### EXERCISE OBJECTIVE
Skip every picture and copy only the lines from the one containing "pink strawberry: 5 -> 3" to the final line of the records below.

****

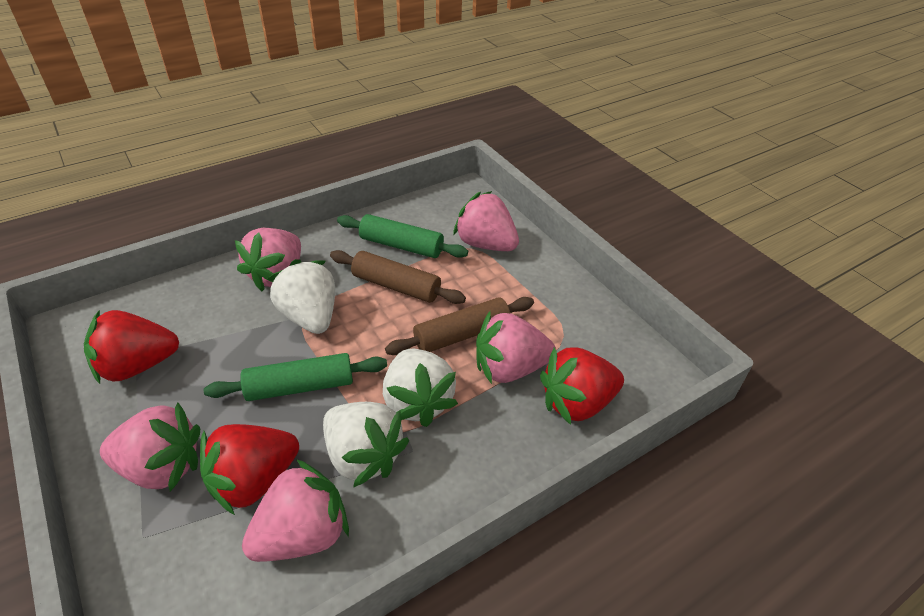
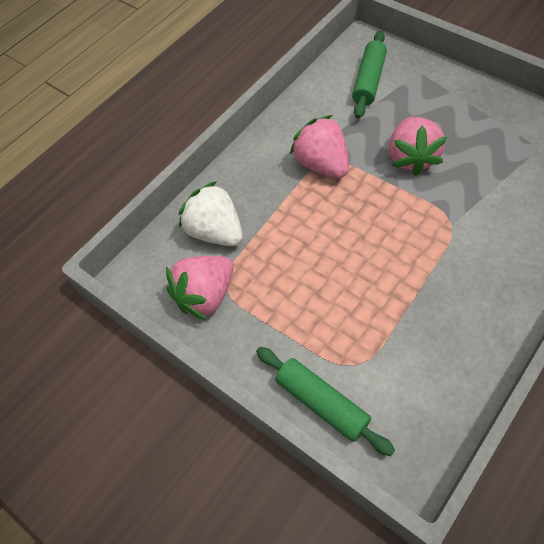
brown rolling pin: 2 -> 0
pink strawberry: 5 -> 3
red strawberry: 3 -> 0
white strawberry: 3 -> 1

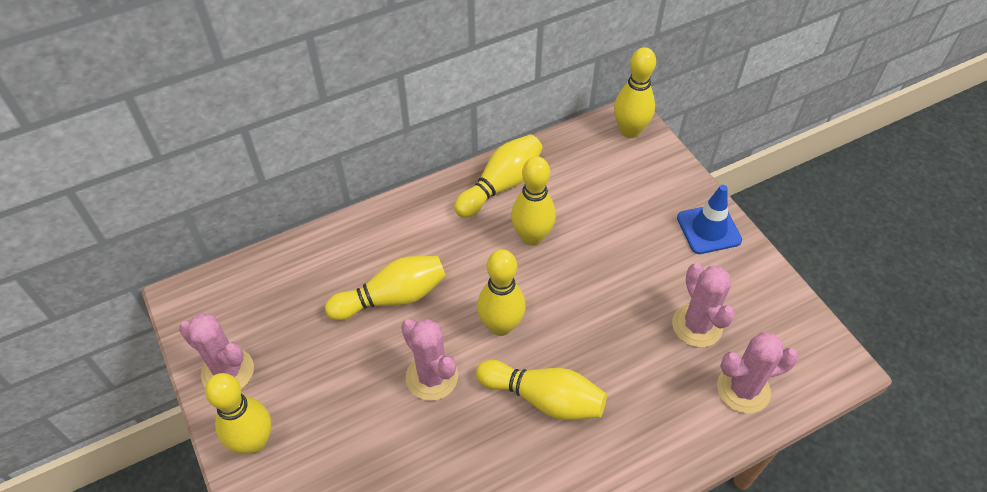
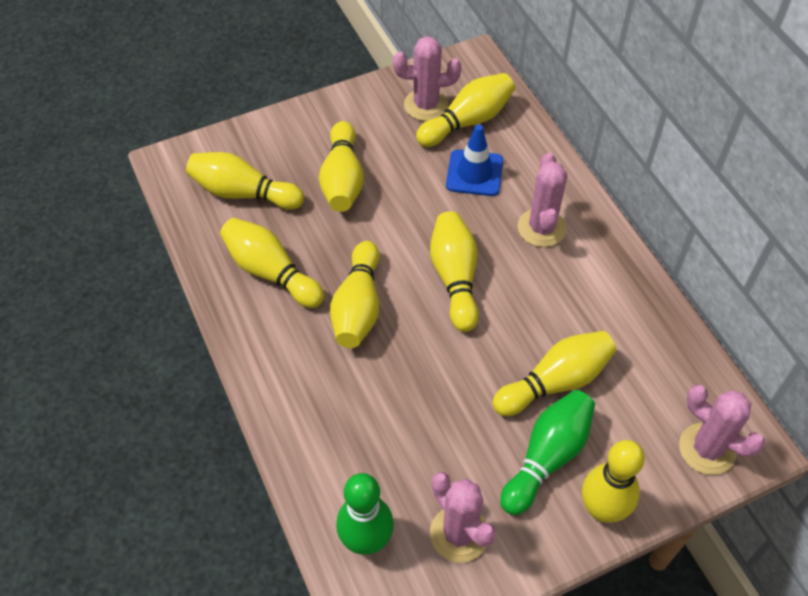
green bowling pin: 0 -> 2
yellow bowling pin: 7 -> 8

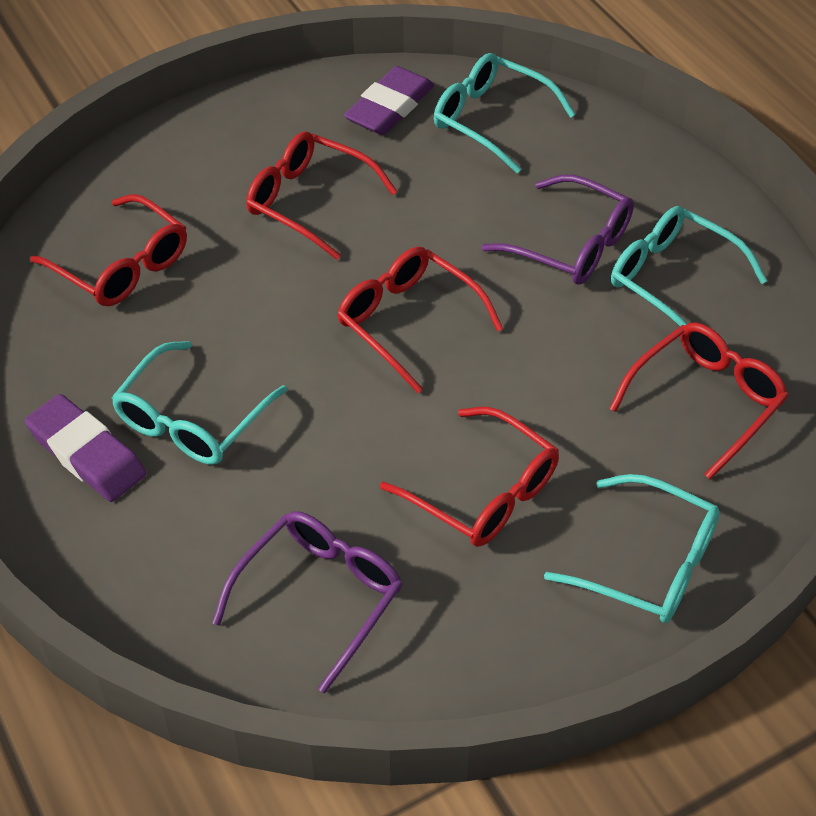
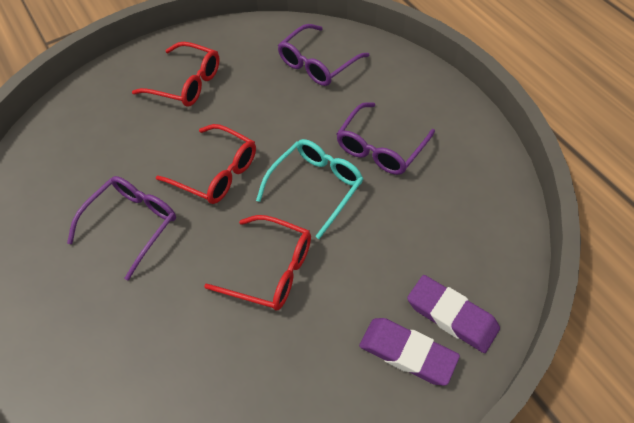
purple glasses: 2 -> 3
red glasses: 5 -> 3
turquoise glasses: 4 -> 1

****

### YOUR RESPONSE
pink strawberry: 5 -> 3
red strawberry: 3 -> 0
white strawberry: 3 -> 1

green bowling pin: 0 -> 2
yellow bowling pin: 7 -> 8

purple glasses: 2 -> 3
red glasses: 5 -> 3
turquoise glasses: 4 -> 1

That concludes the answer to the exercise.